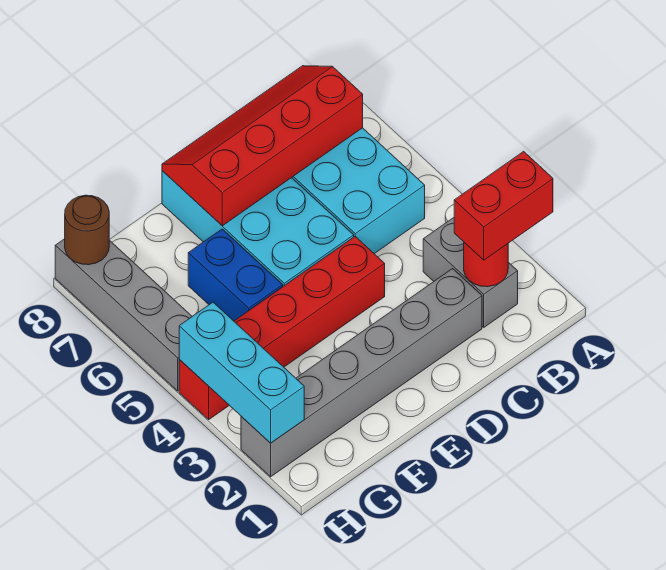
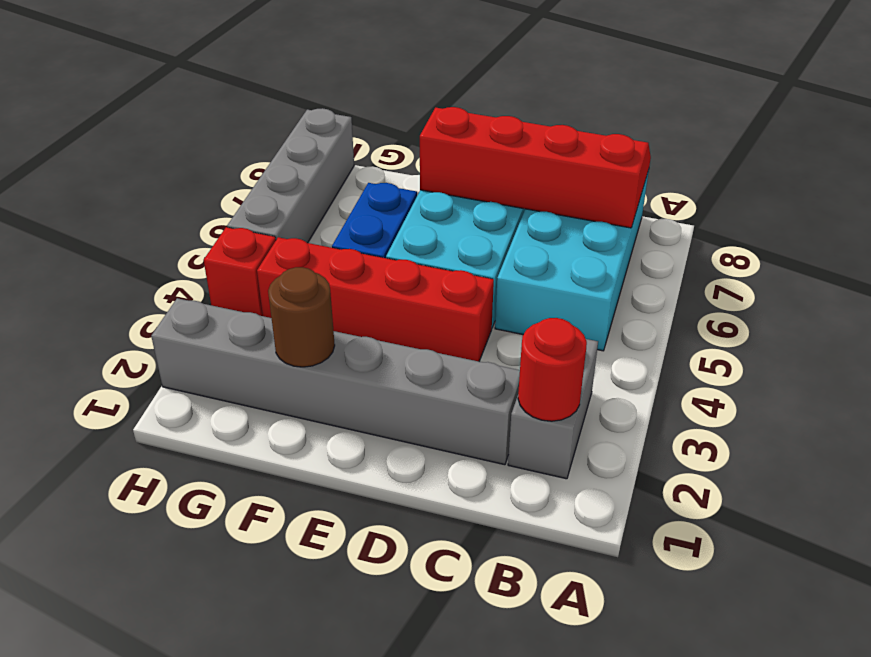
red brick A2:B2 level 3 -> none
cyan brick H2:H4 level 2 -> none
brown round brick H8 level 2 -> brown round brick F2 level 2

---

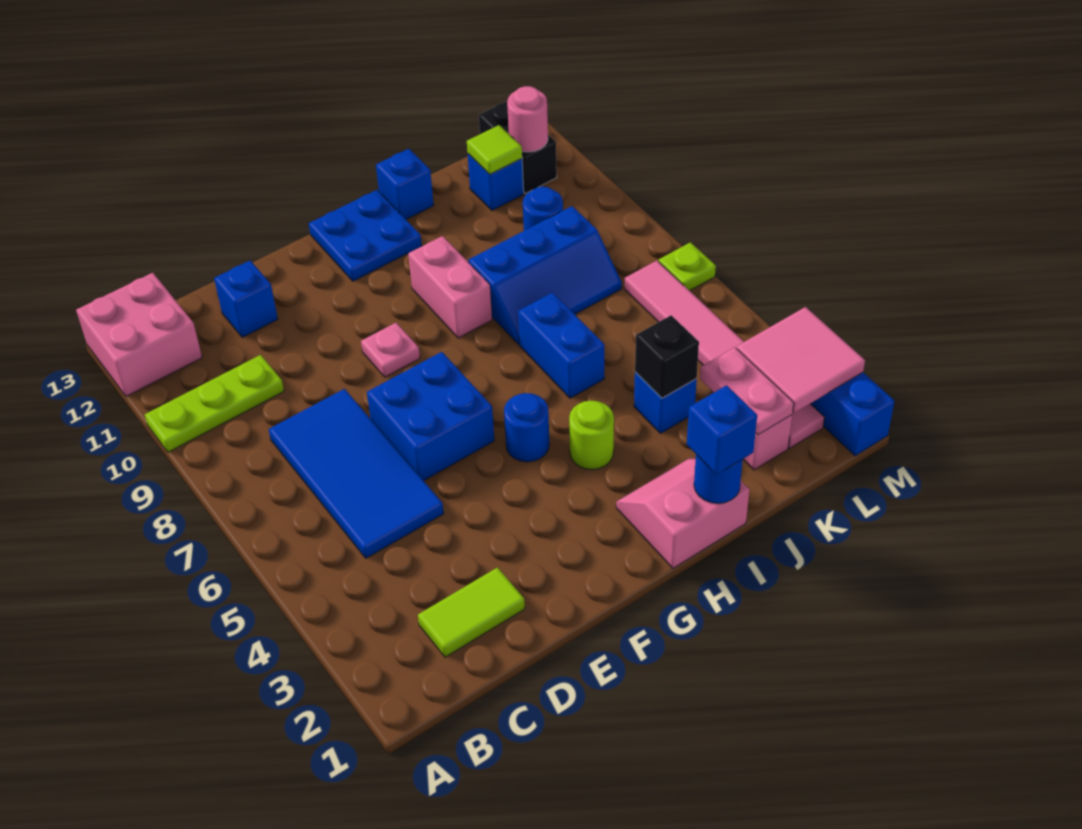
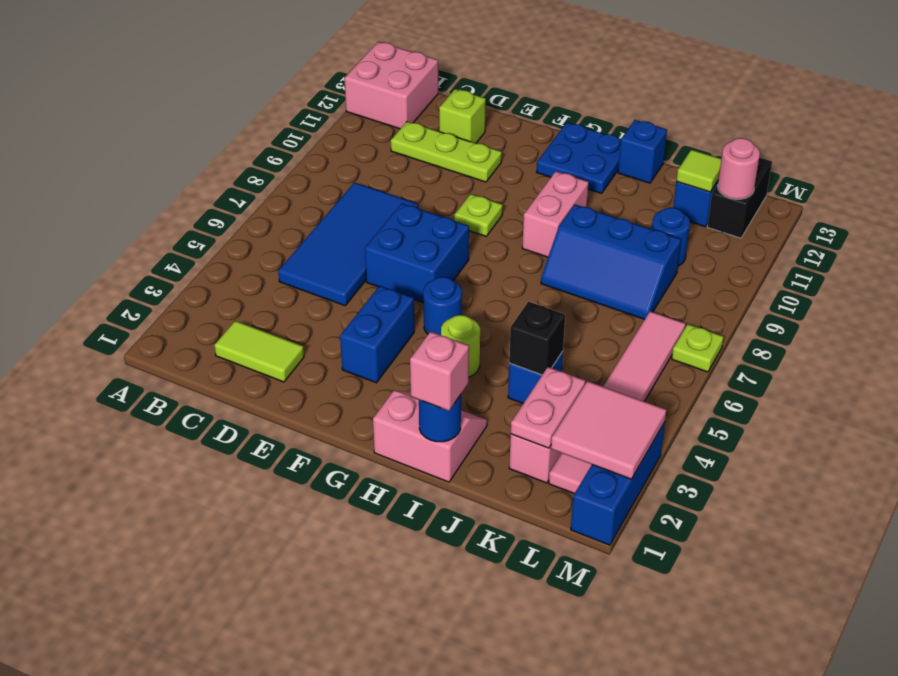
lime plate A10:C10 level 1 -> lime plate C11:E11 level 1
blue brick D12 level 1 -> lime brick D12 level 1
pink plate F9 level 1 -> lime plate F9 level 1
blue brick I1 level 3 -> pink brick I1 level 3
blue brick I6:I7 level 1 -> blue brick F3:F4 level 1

* * *

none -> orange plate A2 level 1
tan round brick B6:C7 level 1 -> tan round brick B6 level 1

■ **Your instructions**
All that should be written out is the stretch of lines above between the one holding "red brick A2:B2 level 3 -> none" and the one holding "brown round brick H8", inclusive, exactly as given.

■ **Exercise solution**
red brick A2:B2 level 3 -> none
cyan brick H2:H4 level 2 -> none
brown round brick H8 level 2 -> brown round brick F2 level 2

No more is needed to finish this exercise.